+++ Information shown
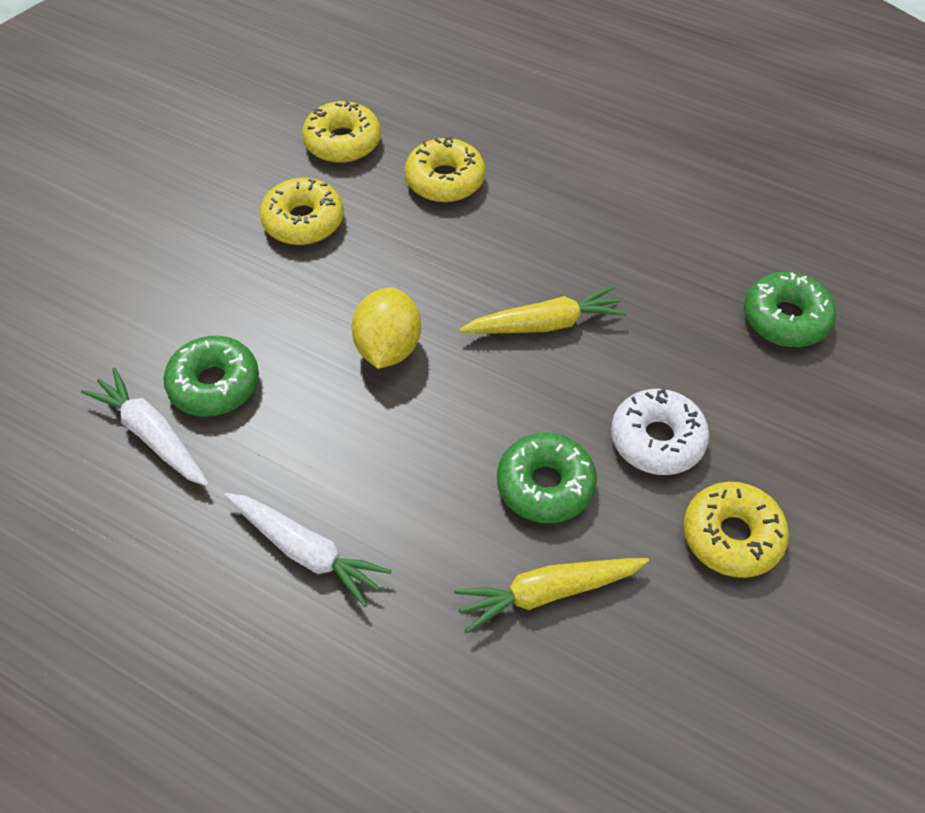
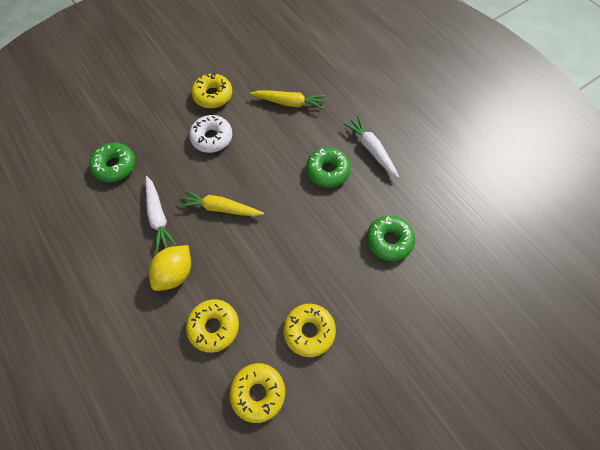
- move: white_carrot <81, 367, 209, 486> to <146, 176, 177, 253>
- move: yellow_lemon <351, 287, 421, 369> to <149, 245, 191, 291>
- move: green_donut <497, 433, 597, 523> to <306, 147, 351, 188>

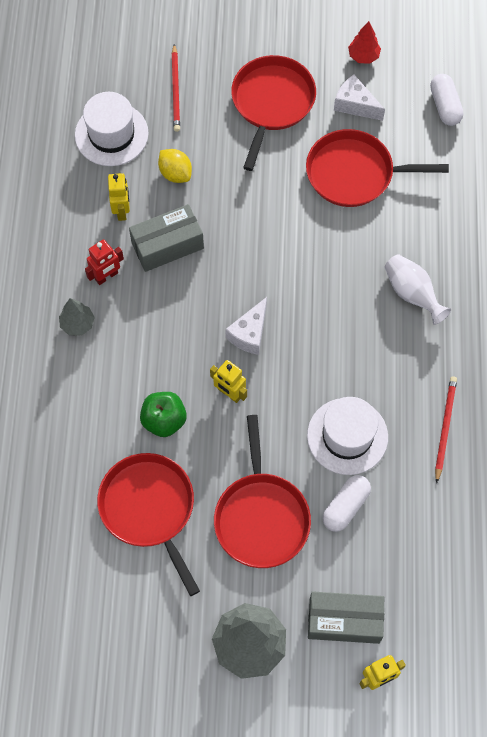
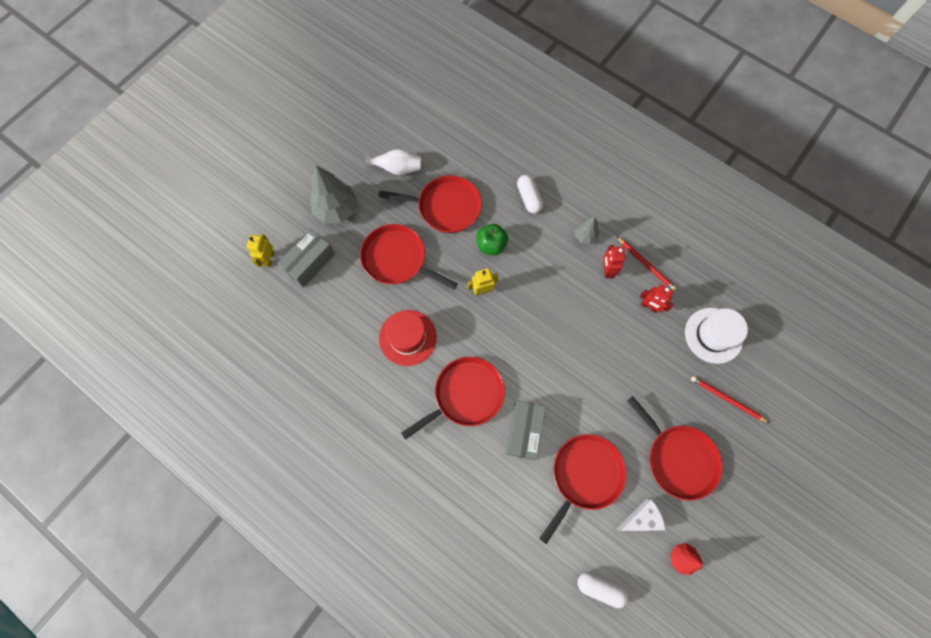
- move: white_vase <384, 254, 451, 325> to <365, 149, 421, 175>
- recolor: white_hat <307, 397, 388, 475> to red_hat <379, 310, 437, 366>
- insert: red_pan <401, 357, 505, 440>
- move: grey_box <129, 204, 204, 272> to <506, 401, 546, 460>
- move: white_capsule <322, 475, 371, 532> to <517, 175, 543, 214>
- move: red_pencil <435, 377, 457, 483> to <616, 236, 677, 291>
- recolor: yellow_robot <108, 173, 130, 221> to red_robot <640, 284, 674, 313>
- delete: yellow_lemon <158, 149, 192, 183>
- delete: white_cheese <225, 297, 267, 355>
++++++
+++ Information shown
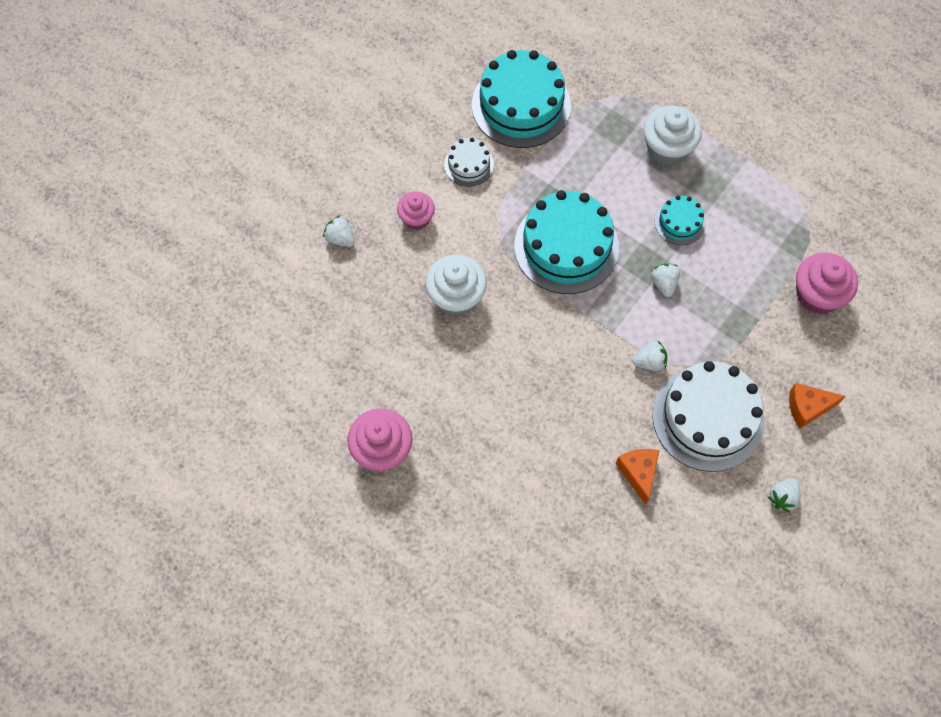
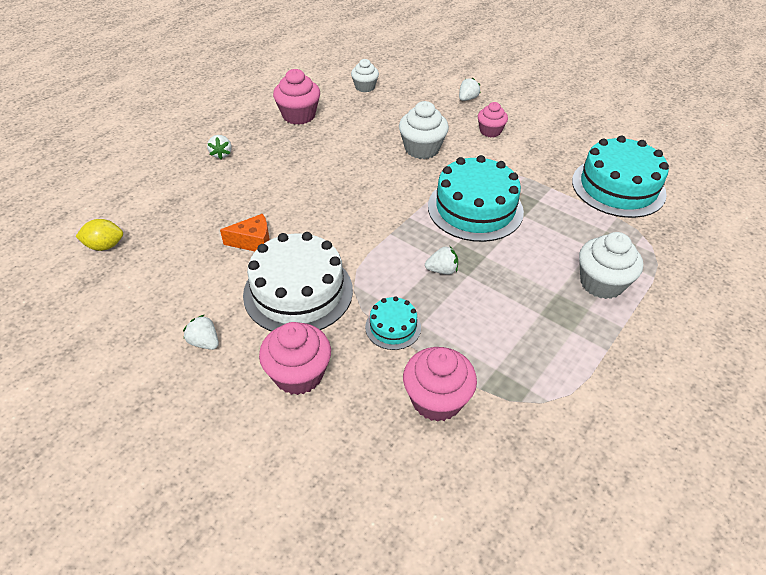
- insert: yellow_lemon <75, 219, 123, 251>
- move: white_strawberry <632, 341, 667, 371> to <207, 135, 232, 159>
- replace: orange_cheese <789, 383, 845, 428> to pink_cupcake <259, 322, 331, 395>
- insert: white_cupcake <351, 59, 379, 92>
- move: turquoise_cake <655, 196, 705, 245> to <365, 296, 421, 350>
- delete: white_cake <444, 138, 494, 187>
++++++
Exercise brief:
Reproduce the lines above starting at the one with "- move: yellow_lemon" and ending at the one with "- delete: white_cheese <225, 297, 267, 355>", both included, exactly and with no pictures.

Result:
- move: yellow_lemon <351, 287, 421, 369> to <149, 245, 191, 291>
- move: green_donut <497, 433, 597, 523> to <306, 147, 351, 188>

- move: white_vase <384, 254, 451, 325> to <365, 149, 421, 175>
- recolor: white_hat <307, 397, 388, 475> to red_hat <379, 310, 437, 366>
- insert: red_pan <401, 357, 505, 440>
- move: grey_box <129, 204, 204, 272> to <506, 401, 546, 460>
- move: white_capsule <322, 475, 371, 532> to <517, 175, 543, 214>
- move: red_pencil <435, 377, 457, 483> to <616, 236, 677, 291>
- recolor: yellow_robot <108, 173, 130, 221> to red_robot <640, 284, 674, 313>
- delete: yellow_lemon <158, 149, 192, 183>
- delete: white_cheese <225, 297, 267, 355>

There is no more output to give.